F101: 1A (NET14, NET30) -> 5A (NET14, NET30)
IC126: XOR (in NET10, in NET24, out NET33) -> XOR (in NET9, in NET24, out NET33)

========================================================================

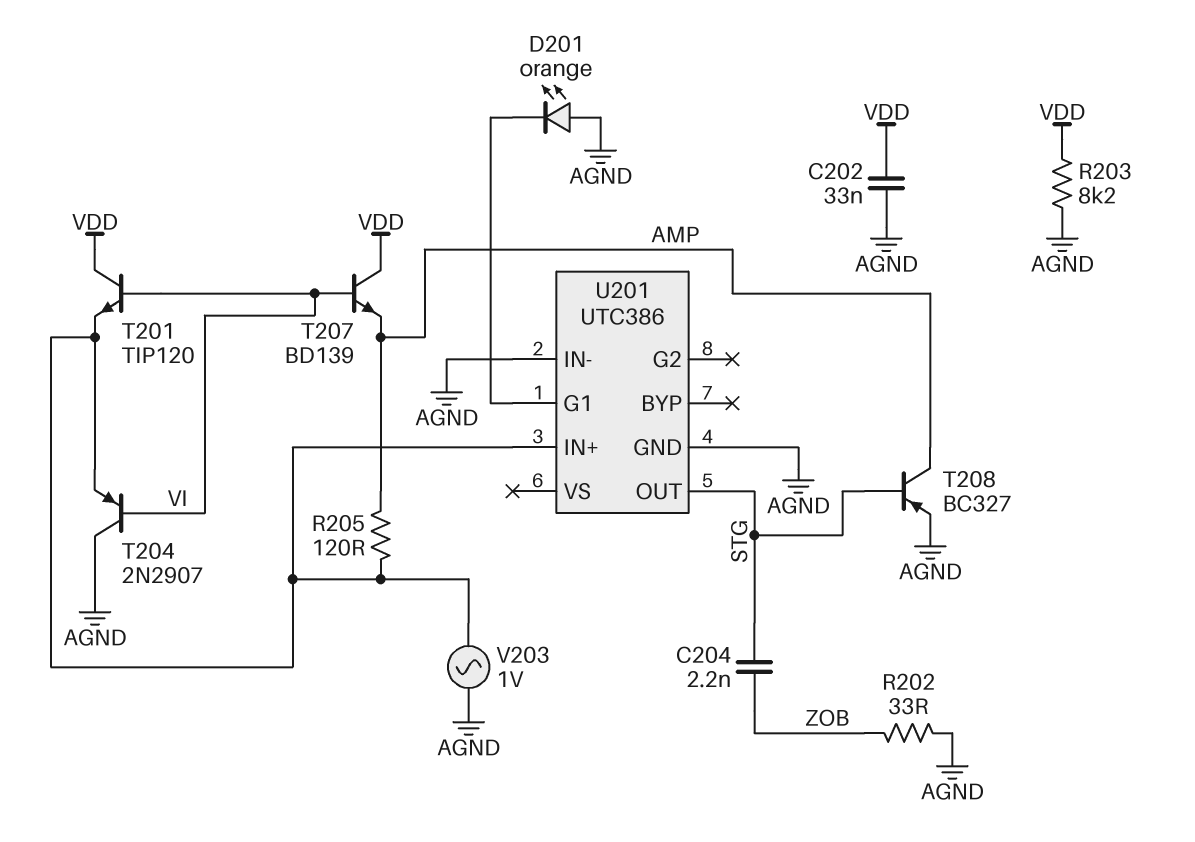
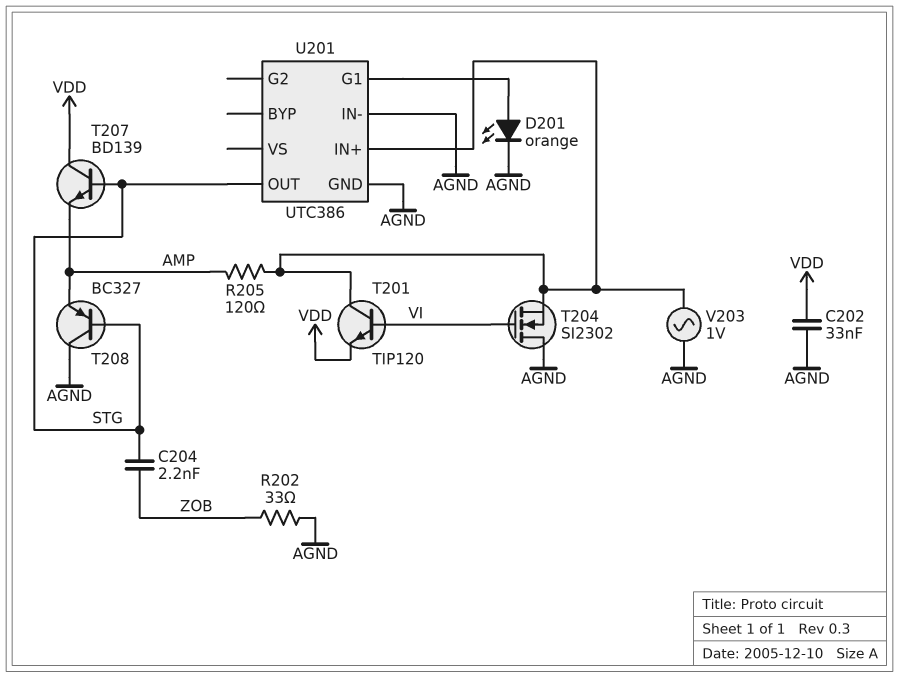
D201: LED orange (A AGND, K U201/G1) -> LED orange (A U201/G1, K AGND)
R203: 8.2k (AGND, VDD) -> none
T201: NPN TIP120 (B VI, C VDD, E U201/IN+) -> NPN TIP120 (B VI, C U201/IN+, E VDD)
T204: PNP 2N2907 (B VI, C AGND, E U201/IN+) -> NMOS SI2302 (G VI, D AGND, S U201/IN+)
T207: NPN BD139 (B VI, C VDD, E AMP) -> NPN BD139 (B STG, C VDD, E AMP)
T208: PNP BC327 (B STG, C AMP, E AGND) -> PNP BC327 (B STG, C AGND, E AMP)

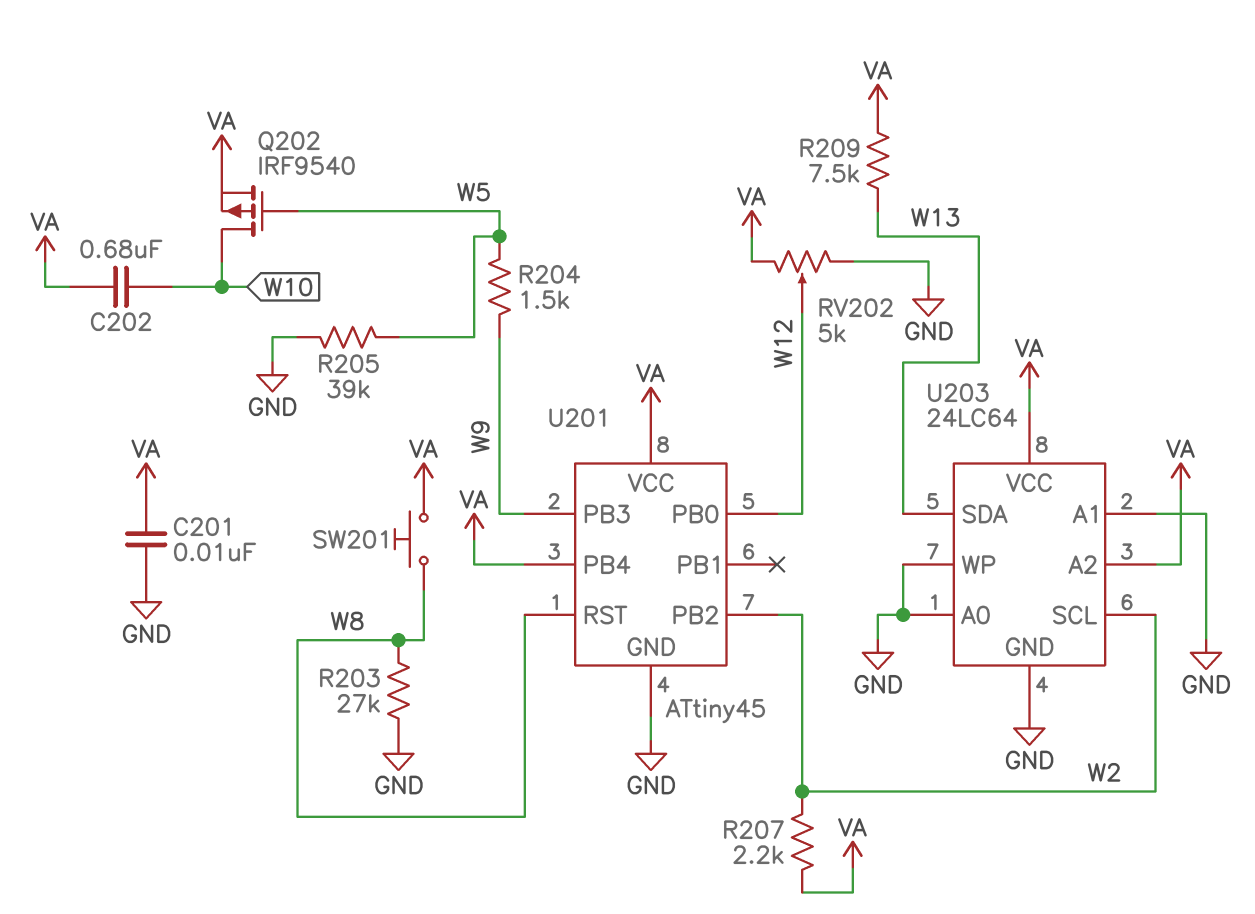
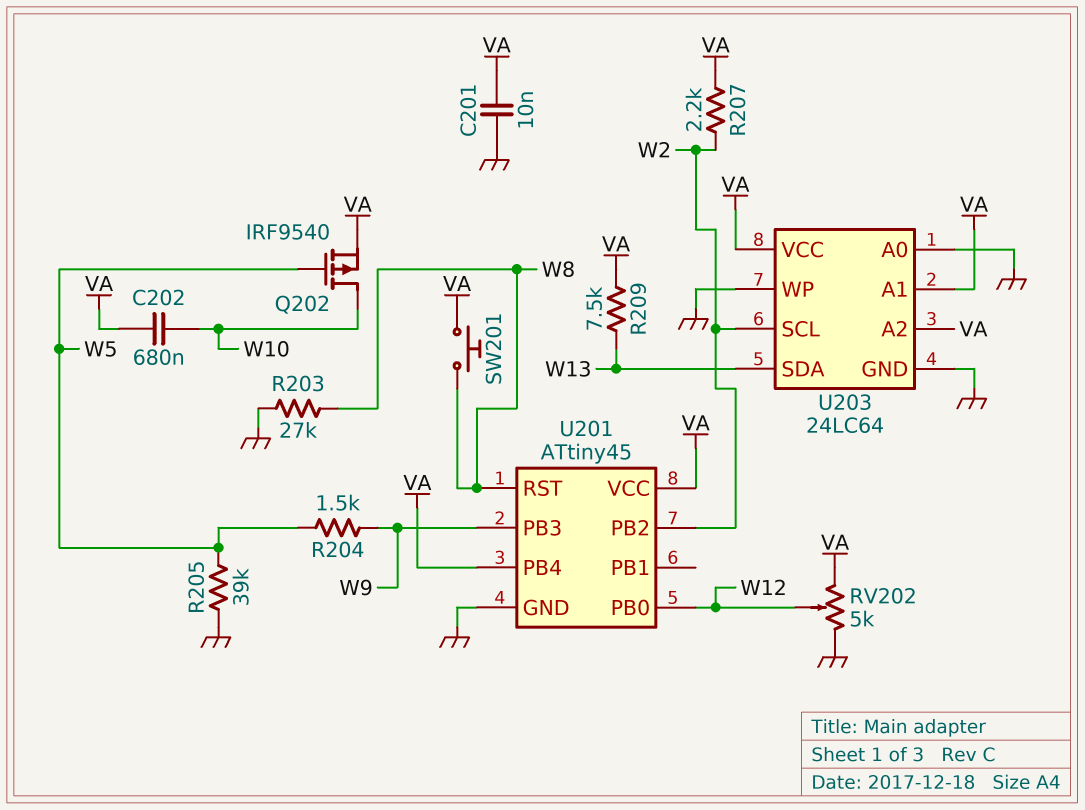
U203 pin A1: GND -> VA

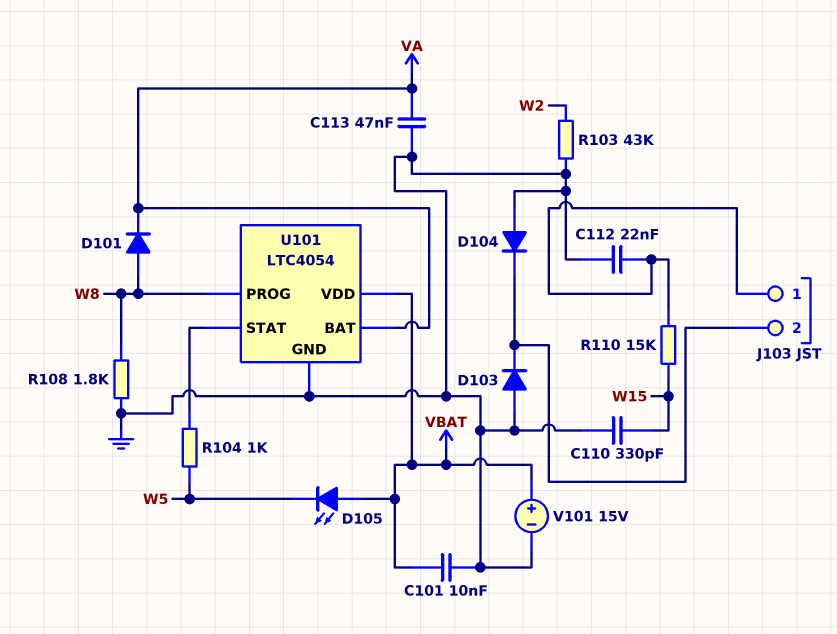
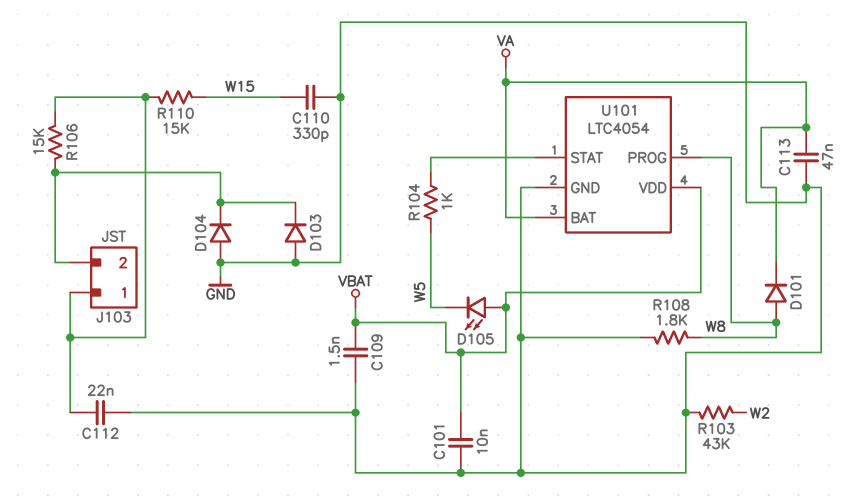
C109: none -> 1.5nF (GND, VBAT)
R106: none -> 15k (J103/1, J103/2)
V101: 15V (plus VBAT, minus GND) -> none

========================================================================

Work required: Begin with the line above that has "F101: 1A (NET14, NET30) -> 5A (NET14, NET30)" and continue through the line that has "IC126: XOR (in", setting each one down exactly. Stop there.

Problem solution:
F101: 1A (NET14, NET30) -> 5A (NET14, NET30)
IC126: XOR (in NET10, in NET24, out NET33) -> XOR (in NET9, in NET24, out NET33)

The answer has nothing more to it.